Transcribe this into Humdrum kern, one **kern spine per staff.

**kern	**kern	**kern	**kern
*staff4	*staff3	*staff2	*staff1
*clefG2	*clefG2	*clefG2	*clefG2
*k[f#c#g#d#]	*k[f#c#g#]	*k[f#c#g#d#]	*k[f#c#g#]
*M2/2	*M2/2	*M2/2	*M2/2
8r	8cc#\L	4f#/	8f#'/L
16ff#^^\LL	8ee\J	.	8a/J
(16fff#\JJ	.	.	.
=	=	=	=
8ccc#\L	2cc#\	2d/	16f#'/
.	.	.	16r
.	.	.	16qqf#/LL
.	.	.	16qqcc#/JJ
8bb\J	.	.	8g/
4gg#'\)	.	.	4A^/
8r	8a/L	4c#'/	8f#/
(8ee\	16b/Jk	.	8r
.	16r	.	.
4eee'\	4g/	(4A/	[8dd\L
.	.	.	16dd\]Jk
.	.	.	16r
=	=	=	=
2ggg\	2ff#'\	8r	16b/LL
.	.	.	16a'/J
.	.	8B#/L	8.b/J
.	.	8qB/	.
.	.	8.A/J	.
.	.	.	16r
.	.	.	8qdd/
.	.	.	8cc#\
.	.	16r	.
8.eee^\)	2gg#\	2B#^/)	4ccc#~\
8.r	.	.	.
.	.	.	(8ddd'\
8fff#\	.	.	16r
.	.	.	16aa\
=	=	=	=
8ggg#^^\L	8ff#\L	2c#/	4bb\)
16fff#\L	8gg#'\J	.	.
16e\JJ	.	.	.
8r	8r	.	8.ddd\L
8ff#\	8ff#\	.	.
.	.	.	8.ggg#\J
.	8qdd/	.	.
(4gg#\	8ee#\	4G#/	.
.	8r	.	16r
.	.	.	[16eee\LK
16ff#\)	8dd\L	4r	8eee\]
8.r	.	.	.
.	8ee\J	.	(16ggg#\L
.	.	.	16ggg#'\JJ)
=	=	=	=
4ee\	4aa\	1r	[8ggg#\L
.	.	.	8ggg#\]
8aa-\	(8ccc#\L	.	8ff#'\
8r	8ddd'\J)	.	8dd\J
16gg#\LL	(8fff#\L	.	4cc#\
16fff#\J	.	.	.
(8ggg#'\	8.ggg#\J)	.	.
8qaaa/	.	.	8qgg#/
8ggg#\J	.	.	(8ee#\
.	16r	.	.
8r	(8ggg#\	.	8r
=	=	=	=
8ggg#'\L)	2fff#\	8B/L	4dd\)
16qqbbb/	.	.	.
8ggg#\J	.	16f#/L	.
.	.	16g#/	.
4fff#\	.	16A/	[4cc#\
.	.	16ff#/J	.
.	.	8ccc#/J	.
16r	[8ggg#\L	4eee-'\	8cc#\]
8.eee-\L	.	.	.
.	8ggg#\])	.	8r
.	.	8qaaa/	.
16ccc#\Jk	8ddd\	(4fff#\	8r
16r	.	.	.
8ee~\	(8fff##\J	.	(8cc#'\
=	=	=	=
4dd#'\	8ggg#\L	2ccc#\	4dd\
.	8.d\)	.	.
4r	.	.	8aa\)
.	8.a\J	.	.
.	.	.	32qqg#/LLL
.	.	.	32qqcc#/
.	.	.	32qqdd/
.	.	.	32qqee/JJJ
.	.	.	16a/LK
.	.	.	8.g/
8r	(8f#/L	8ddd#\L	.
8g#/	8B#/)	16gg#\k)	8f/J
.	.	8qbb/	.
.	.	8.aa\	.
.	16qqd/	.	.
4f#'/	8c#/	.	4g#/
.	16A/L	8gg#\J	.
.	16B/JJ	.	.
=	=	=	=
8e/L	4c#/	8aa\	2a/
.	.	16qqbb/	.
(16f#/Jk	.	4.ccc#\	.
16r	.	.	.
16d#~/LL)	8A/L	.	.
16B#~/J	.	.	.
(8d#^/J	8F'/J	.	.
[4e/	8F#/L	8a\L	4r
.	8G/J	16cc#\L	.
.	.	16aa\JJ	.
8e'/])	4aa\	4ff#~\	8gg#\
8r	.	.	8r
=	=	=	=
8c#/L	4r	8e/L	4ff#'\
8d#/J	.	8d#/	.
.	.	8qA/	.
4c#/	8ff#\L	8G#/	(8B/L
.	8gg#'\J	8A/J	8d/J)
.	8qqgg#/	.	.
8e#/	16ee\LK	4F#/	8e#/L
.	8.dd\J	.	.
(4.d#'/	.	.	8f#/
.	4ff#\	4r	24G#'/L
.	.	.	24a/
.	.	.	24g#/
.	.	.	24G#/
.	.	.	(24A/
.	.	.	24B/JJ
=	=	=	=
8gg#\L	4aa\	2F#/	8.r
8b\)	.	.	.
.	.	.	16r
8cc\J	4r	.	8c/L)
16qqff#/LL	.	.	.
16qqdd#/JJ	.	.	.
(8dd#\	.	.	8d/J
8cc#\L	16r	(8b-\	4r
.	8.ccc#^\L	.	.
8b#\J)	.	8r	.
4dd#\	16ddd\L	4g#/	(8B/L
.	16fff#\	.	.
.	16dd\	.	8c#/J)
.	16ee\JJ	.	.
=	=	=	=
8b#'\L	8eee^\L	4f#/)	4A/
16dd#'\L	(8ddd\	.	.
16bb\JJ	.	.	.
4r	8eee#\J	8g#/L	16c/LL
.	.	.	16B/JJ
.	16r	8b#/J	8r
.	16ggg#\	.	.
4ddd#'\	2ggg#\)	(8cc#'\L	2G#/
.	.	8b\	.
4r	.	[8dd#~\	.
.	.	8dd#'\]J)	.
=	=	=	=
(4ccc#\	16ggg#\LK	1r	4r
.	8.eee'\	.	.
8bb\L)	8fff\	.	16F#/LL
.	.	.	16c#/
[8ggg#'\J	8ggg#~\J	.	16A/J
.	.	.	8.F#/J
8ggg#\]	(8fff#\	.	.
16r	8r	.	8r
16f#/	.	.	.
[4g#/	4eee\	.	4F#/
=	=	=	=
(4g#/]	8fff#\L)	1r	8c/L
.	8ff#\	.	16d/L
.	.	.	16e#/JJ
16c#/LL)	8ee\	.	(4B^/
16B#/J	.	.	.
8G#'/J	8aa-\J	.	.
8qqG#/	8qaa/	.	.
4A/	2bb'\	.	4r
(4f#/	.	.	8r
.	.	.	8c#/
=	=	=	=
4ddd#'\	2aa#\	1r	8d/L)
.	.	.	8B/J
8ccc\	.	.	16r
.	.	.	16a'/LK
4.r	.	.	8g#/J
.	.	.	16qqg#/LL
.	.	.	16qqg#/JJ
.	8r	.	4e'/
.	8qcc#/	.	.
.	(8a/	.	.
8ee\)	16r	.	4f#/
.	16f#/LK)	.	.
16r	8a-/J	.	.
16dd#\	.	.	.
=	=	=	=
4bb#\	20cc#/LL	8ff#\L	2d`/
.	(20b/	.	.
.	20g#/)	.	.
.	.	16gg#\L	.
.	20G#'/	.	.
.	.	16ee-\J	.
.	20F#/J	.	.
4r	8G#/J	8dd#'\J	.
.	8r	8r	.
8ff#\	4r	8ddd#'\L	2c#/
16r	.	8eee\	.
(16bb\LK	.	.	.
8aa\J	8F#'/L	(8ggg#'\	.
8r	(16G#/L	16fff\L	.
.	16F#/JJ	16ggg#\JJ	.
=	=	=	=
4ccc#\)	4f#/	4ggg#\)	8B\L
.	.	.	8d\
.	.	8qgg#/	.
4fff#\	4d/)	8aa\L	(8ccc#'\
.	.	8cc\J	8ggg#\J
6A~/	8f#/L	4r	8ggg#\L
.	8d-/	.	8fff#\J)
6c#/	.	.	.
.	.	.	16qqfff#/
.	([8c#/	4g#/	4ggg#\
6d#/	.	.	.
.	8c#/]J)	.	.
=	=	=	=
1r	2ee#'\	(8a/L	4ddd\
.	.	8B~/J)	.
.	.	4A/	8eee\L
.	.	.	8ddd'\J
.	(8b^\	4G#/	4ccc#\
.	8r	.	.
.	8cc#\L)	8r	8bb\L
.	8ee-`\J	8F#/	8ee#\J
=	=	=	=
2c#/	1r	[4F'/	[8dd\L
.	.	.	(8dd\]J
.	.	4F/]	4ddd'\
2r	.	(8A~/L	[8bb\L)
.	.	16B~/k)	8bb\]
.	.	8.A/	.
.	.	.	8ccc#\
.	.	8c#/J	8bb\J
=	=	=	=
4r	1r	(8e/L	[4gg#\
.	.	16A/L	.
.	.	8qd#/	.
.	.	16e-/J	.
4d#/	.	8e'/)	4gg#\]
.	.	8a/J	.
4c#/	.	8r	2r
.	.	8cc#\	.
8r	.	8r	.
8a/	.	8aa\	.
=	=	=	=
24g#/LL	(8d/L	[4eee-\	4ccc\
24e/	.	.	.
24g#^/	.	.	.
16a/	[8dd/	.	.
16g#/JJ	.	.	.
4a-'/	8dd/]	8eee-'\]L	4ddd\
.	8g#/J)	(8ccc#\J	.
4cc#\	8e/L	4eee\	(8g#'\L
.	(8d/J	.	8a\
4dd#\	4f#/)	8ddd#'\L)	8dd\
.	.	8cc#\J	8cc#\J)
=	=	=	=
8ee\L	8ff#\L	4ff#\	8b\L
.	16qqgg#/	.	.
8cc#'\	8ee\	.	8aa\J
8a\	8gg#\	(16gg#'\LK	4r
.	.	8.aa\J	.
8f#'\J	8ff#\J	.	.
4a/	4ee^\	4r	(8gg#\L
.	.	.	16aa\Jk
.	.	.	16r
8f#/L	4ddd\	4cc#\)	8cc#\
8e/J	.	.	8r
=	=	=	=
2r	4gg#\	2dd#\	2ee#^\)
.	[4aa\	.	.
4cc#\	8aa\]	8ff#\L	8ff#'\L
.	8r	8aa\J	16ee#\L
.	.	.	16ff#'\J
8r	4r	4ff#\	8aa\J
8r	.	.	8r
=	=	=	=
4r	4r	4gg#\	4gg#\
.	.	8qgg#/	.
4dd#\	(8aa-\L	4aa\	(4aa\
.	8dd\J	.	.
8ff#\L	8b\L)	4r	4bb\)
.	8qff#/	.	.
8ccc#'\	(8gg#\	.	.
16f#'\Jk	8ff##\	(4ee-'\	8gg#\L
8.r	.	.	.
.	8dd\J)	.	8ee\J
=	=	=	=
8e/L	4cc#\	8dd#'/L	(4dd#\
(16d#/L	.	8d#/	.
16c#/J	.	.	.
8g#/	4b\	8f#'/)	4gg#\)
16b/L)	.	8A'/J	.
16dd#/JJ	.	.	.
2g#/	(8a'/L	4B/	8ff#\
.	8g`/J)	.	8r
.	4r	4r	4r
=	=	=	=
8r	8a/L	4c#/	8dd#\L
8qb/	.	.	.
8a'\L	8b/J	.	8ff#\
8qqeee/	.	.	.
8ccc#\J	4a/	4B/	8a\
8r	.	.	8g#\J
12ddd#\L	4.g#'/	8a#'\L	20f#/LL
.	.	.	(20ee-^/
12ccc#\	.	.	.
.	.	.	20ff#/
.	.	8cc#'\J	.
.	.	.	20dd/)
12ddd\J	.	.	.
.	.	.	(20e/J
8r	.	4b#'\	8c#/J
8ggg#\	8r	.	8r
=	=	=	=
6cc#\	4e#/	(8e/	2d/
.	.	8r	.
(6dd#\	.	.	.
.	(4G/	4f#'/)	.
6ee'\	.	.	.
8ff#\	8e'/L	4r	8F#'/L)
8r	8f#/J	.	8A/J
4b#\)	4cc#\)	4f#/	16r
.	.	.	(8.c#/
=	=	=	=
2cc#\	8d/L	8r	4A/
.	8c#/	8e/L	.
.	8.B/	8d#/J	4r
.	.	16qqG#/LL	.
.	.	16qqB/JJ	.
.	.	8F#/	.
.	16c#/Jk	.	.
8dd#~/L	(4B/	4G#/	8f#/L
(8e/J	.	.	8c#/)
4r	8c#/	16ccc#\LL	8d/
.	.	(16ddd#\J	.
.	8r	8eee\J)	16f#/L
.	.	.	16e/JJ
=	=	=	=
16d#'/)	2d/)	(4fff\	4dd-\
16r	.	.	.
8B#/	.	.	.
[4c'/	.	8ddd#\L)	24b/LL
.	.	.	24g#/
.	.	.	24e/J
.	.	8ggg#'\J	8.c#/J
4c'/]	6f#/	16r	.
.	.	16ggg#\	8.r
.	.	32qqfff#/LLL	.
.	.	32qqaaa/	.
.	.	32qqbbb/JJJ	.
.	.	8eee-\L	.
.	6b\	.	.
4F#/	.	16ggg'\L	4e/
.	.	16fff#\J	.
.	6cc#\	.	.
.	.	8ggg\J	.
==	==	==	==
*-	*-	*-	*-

# # #

- [Stated task]: Copy out each line in the rows above that contains the string "kern".

- [Finished answer]:
Transcribe this into Humdrum kern, one **kern spine per staff.
**kern	**kern	**kern	**kern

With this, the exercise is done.